Exercise requirements
Look through the entries for the string "none" and copy every line where it shows up.

[Excerpts from a dataset]

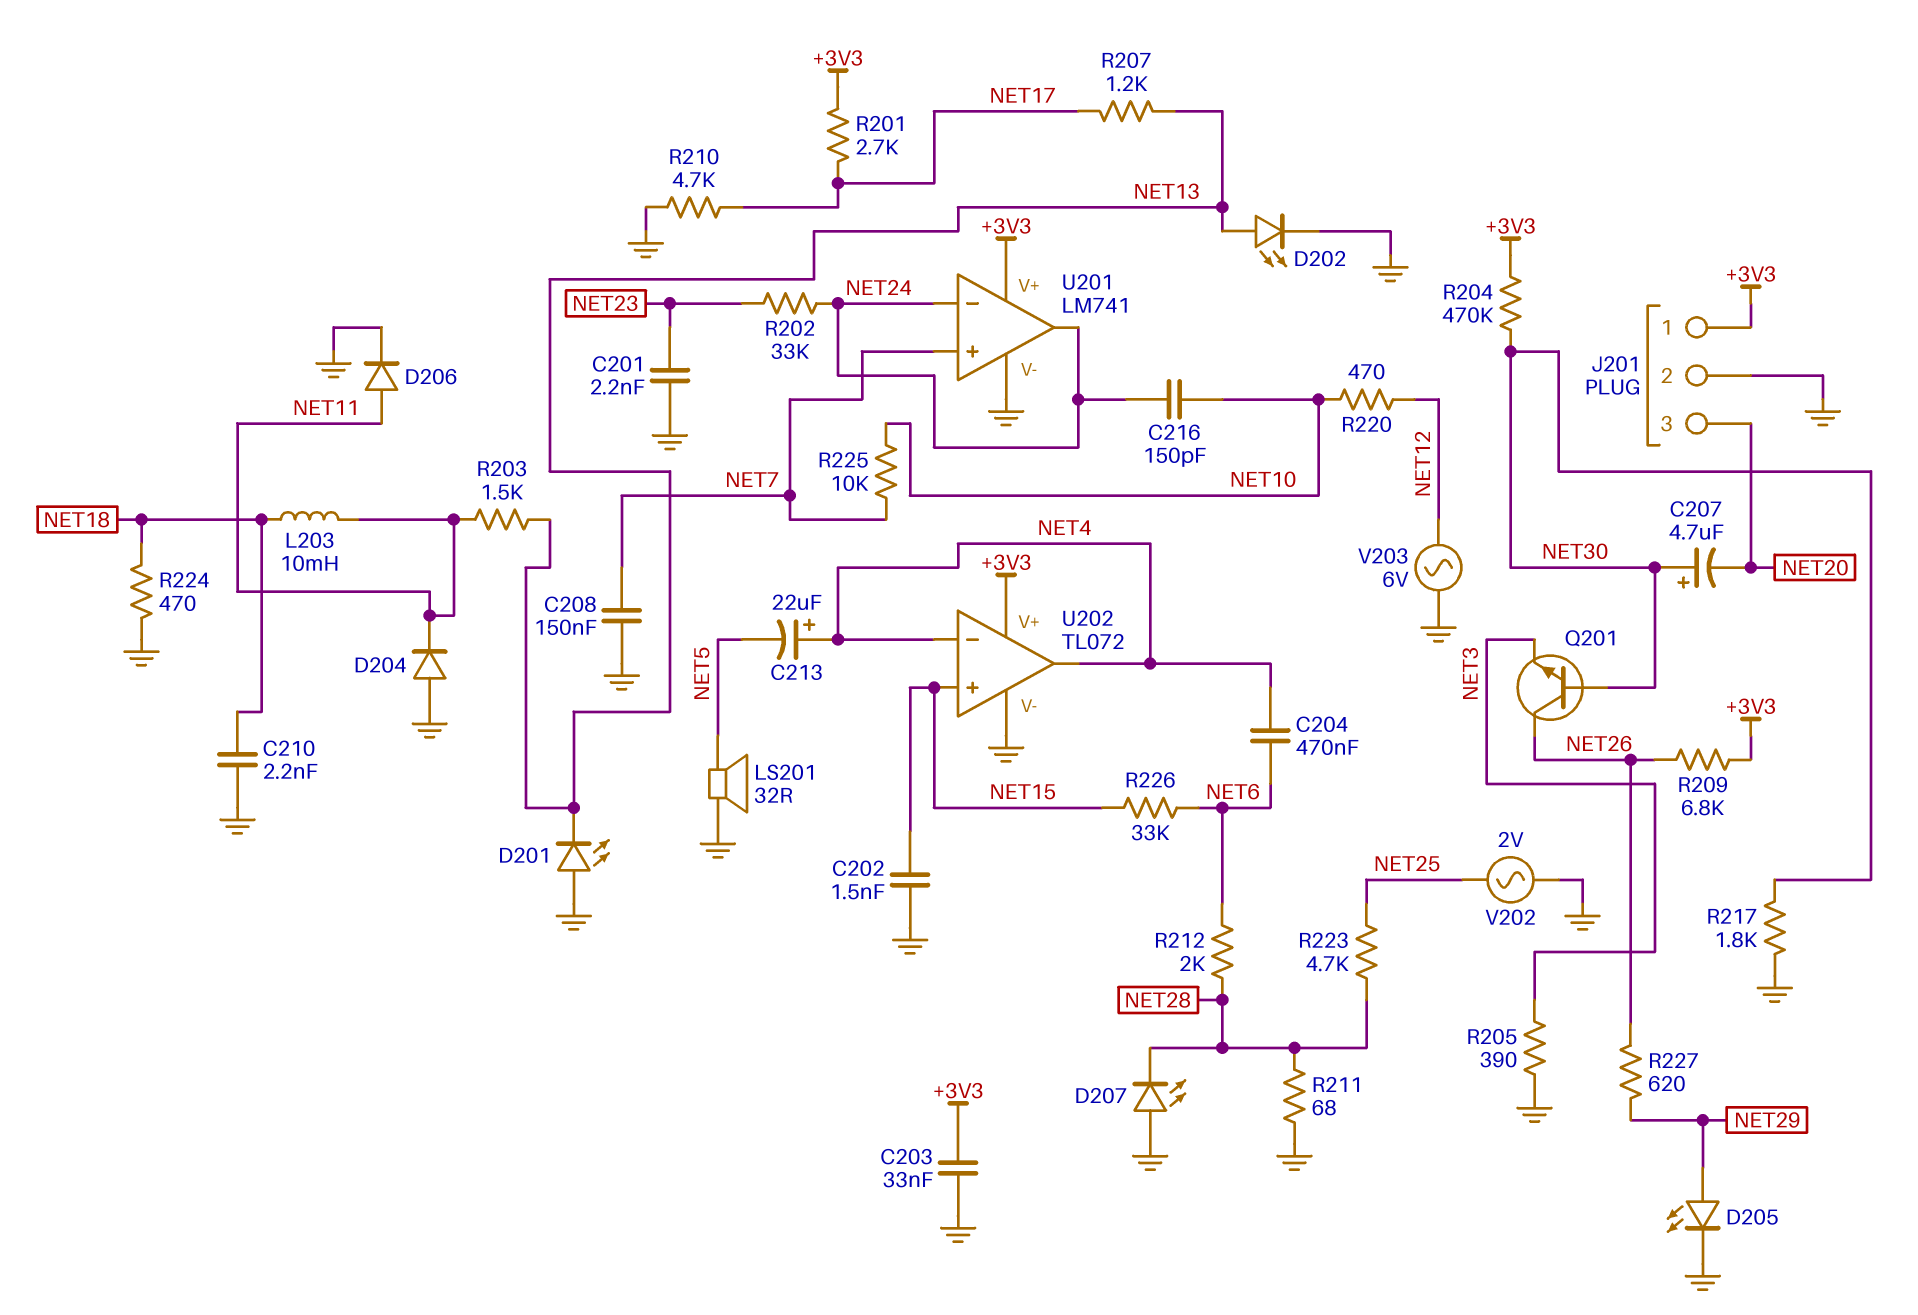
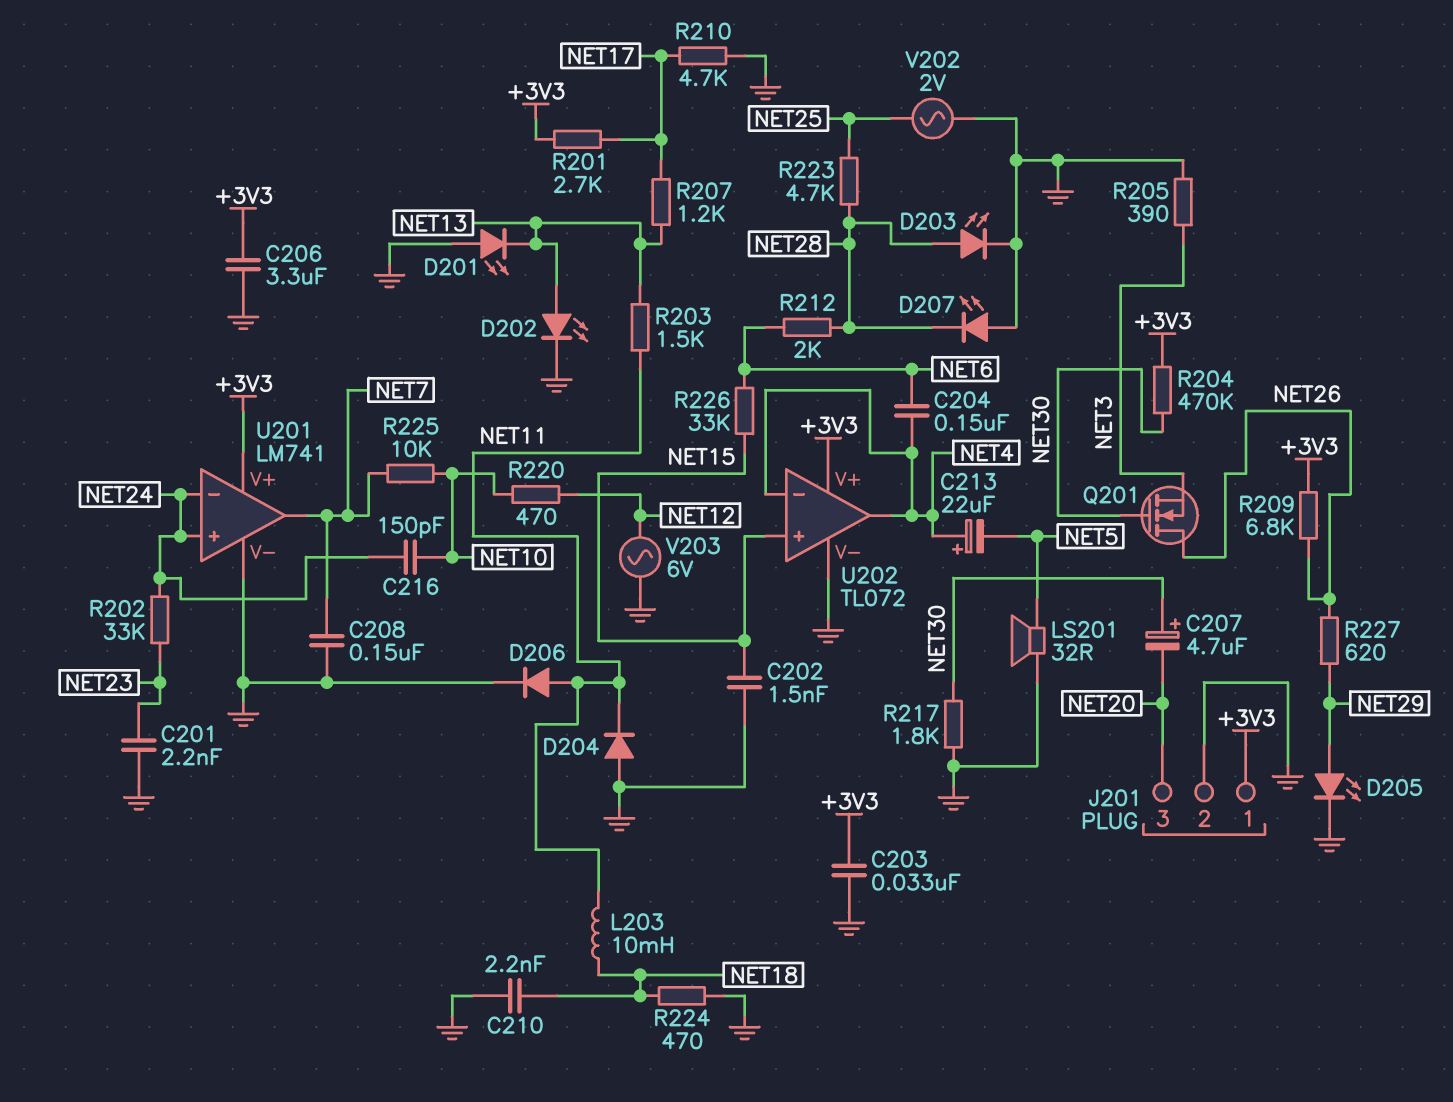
C204: 470nF (NET4, NET6) -> 150nF (NET4, NET6)
C206: none -> 3.3uF (+3V3, GND)
D203: none -> LED (A NET28, K GND)
Q201: NPN (B NET30, C NET26, E NET3) -> NMOS (G NET30, D NET26, S NET3)
R211: 68 (GND, NET28) -> none
U201 pin in+: NET7 -> NET24
U201 pin out: NET24 -> NET7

Solution below
C206: none -> 3.3uF (+3V3, GND)
D203: none -> LED (A NET28, K GND)
R211: 68 (GND, NET28) -> none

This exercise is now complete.